Return each record unchanged and drop the images.

[Extracted information Boundary: Start]

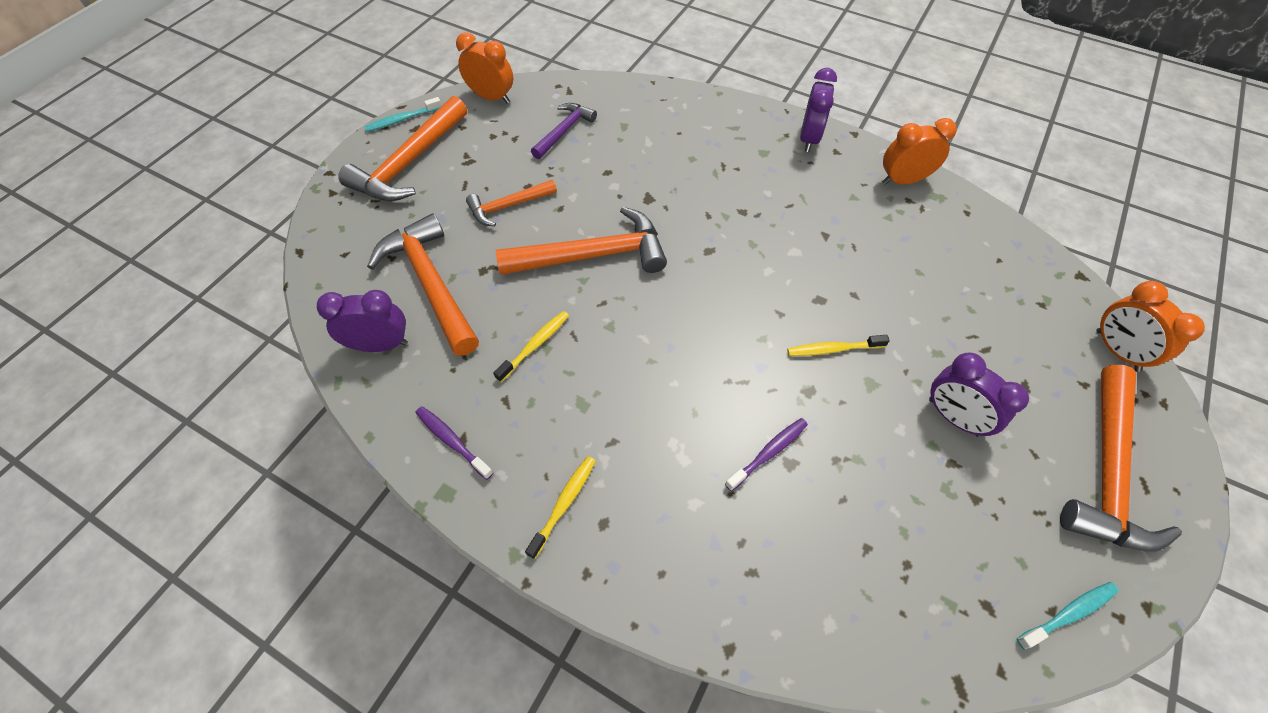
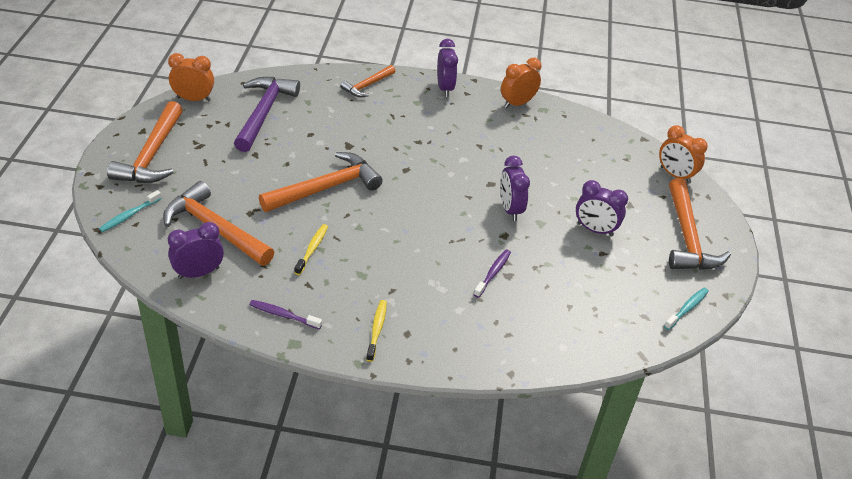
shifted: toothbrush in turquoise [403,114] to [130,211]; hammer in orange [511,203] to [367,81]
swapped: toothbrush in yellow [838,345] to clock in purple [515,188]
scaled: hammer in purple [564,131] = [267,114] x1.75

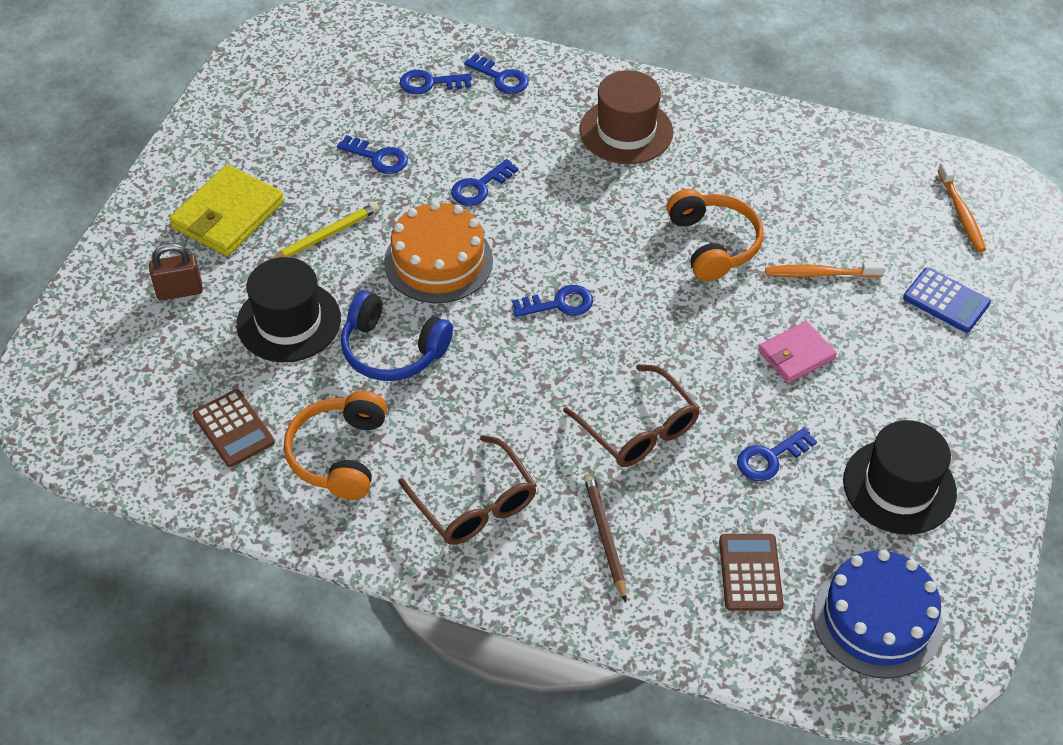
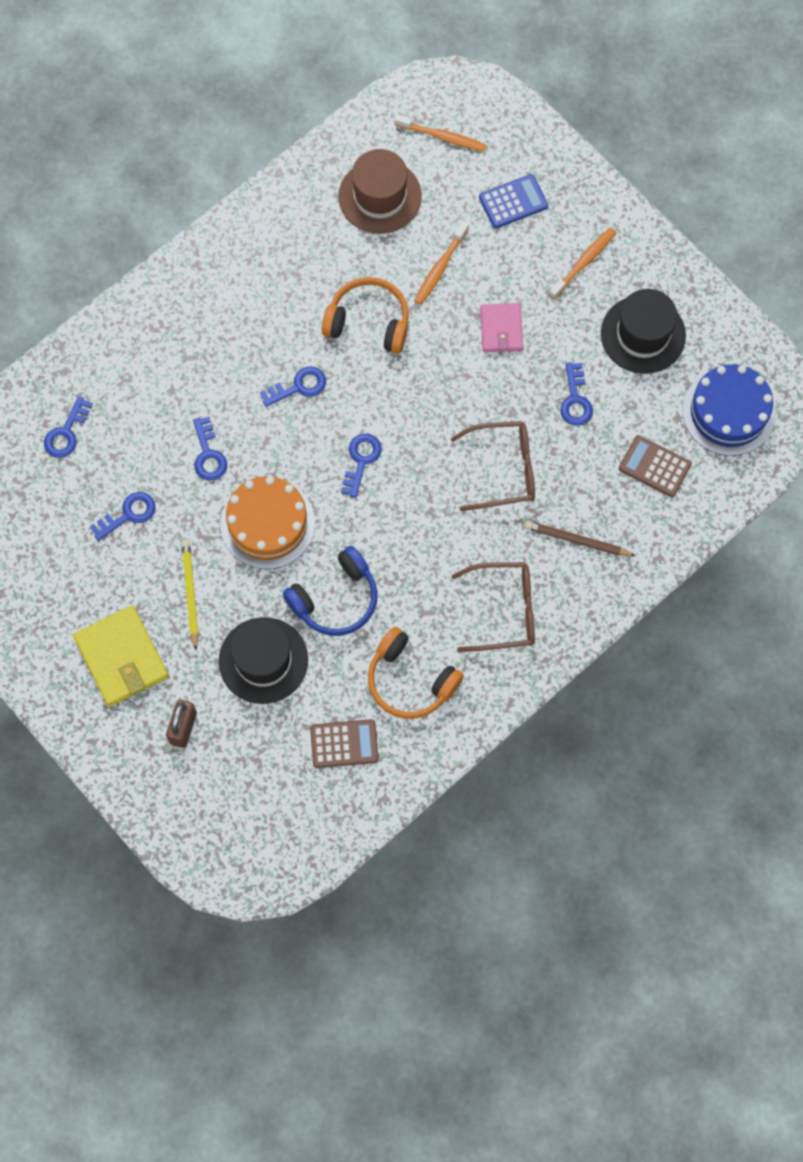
new: toothbrush in orange [582,263]
shifted: key in blue [496,74] to [293,386]; hat in brown [626,117] to [380,191]

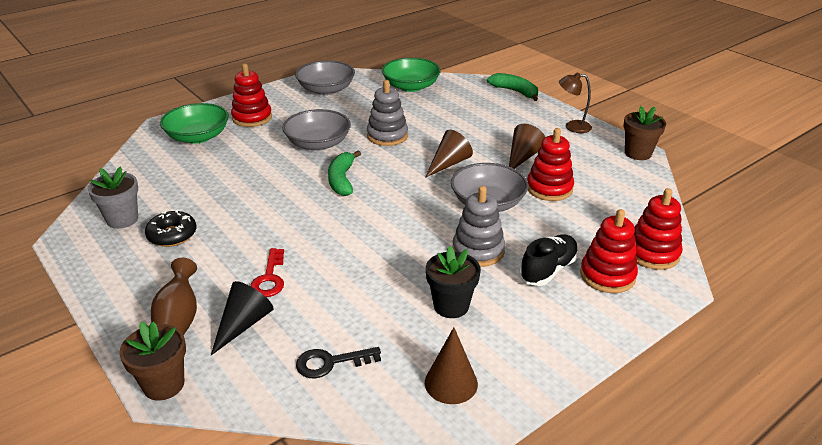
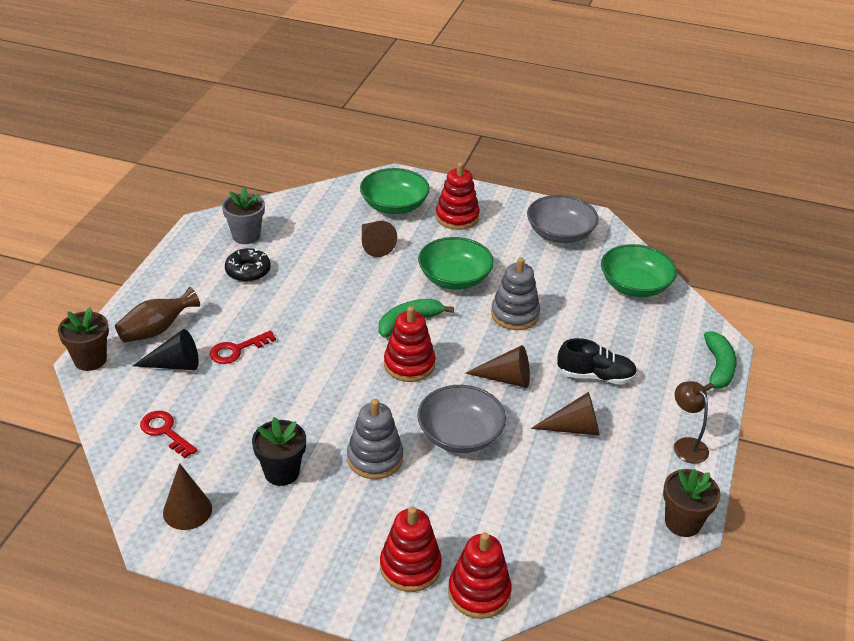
new: cone in brown [379,239]
shifted: shoe in black [549,260] to [597,361]; stacking toy in red [550,164] to [409,344]
repainted: bowl in grey [316,130] to bowl in green [456,263]; key in black [338,363] to key in red [168,434]

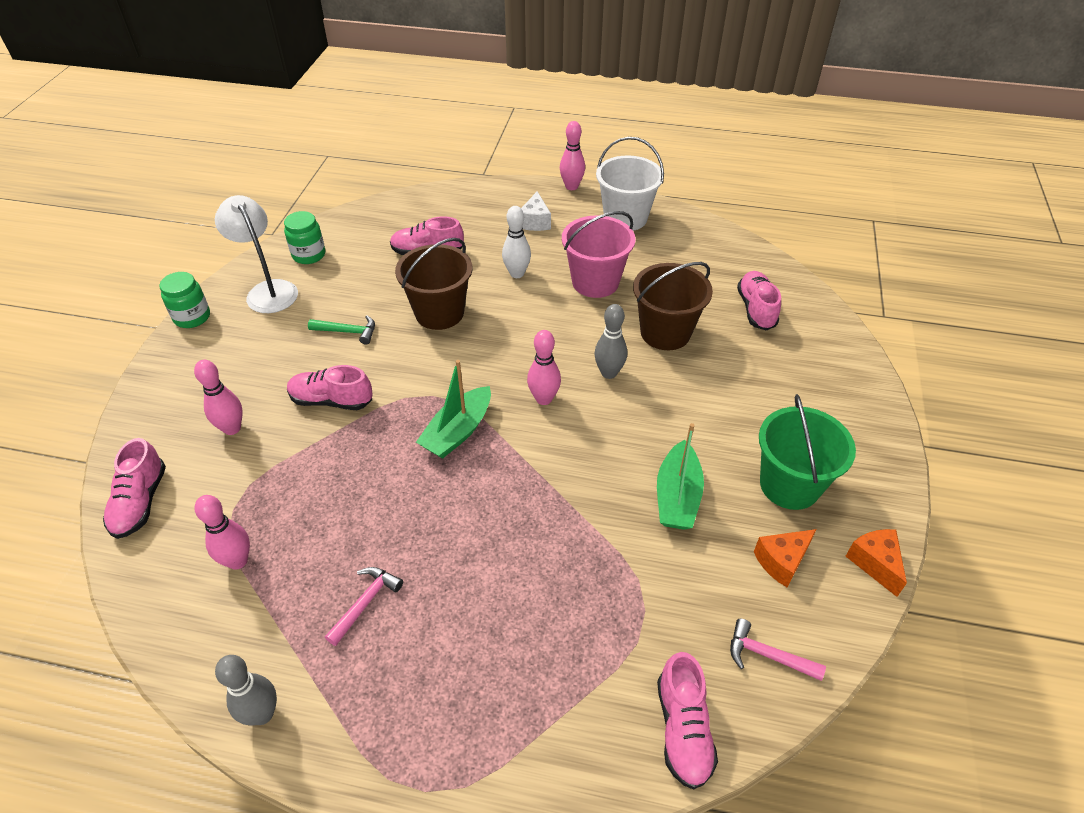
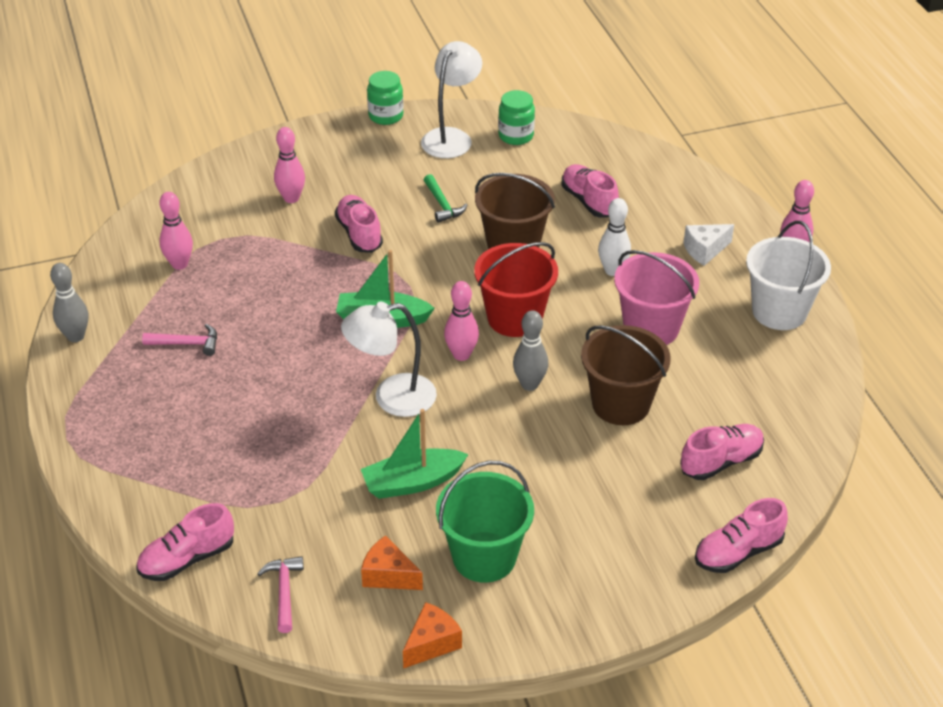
new: lamp in white [389,359]; bucket in red [516,289]
shifted: shoe in pink [134,488] to [741,535]

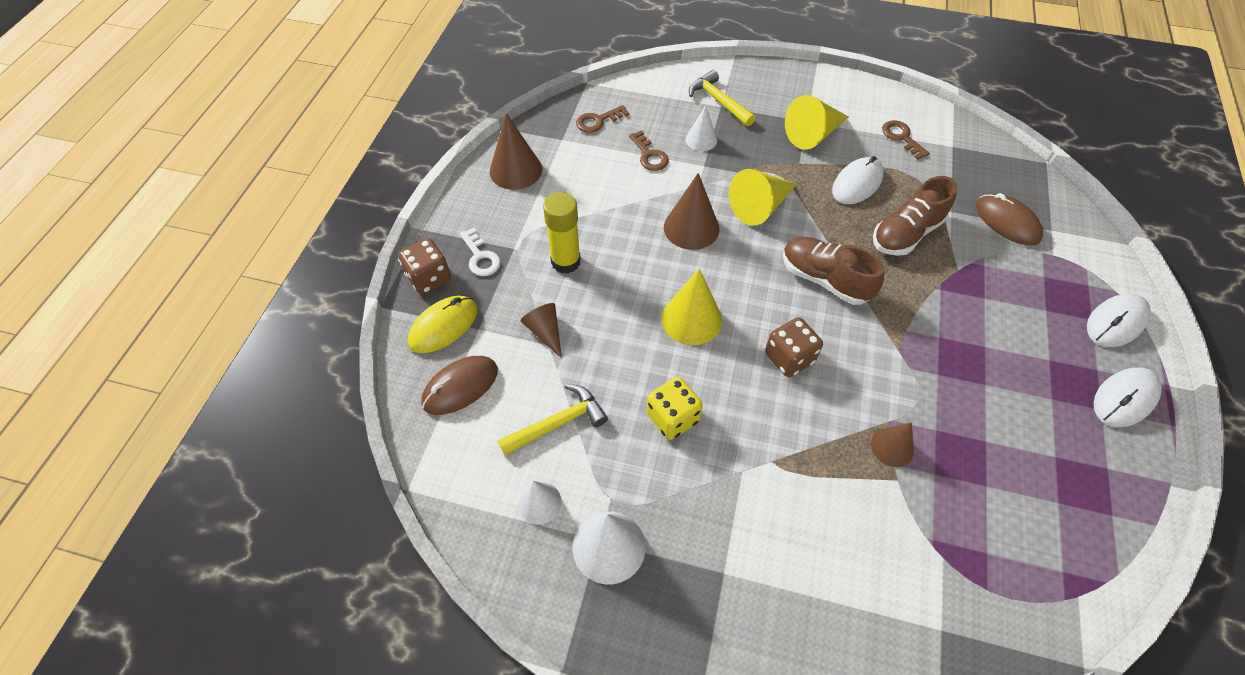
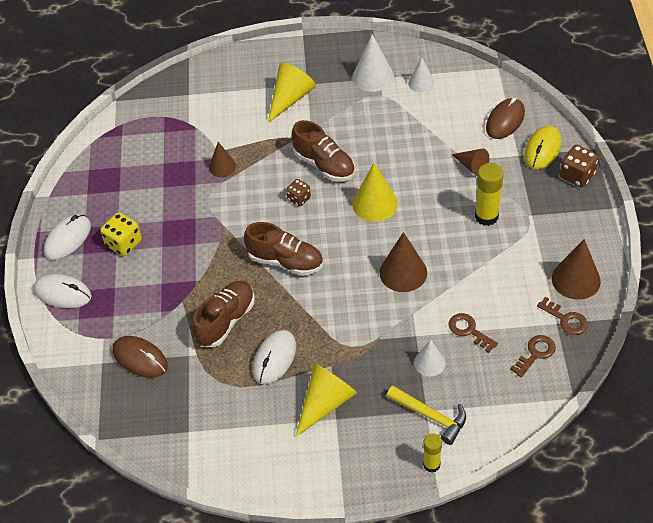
gone: key in white [480,252]; hammer in yellow [553,419]
new: shoe in brown [323,150]; glue stick in yellow [432,453]
shifted: dice in yellow [674,408] to [121,234]; cone in yellow [763,197] to [292,93]; key in brown [906,139] to [562,316]
rotated: mouse in white [1119,320] = [63,291] 75 degrees clockwise
scaled: dice in brown [794,347] = [298,193] x0.65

[Extracted information Boundary: End]

## Task output
shifted: toothbrush in turquoise [403,114] to [130,211]; hammer in orange [511,203] to [367,81]
swapped: toothbrush in yellow [838,345] to clock in purple [515,188]
scaled: hammer in purple [564,131] = [267,114] x1.75

new: toothbrush in orange [582,263]
shifted: key in blue [496,74] to [293,386]; hat in brown [626,117] to [380,191]

new: cone in brown [379,239]
shifted: shoe in black [549,260] to [597,361]; stacking toy in red [550,164] to [409,344]
repainted: bowl in grey [316,130] to bowl in green [456,263]; key in black [338,363] to key in red [168,434]

new: lamp in white [389,359]; bucket in red [516,289]
shifted: shoe in pink [134,488] to [741,535]

gone: key in white [480,252]; hammer in yellow [553,419]
new: shoe in brown [323,150]; glue stick in yellow [432,453]
shifted: dice in yellow [674,408] to [121,234]; cone in yellow [763,197] to [292,93]; key in brown [906,139] to [562,316]
rotated: mouse in white [1119,320] = [63,291] 75 degrees clockwise
scaled: dice in brown [794,347] = [298,193] x0.65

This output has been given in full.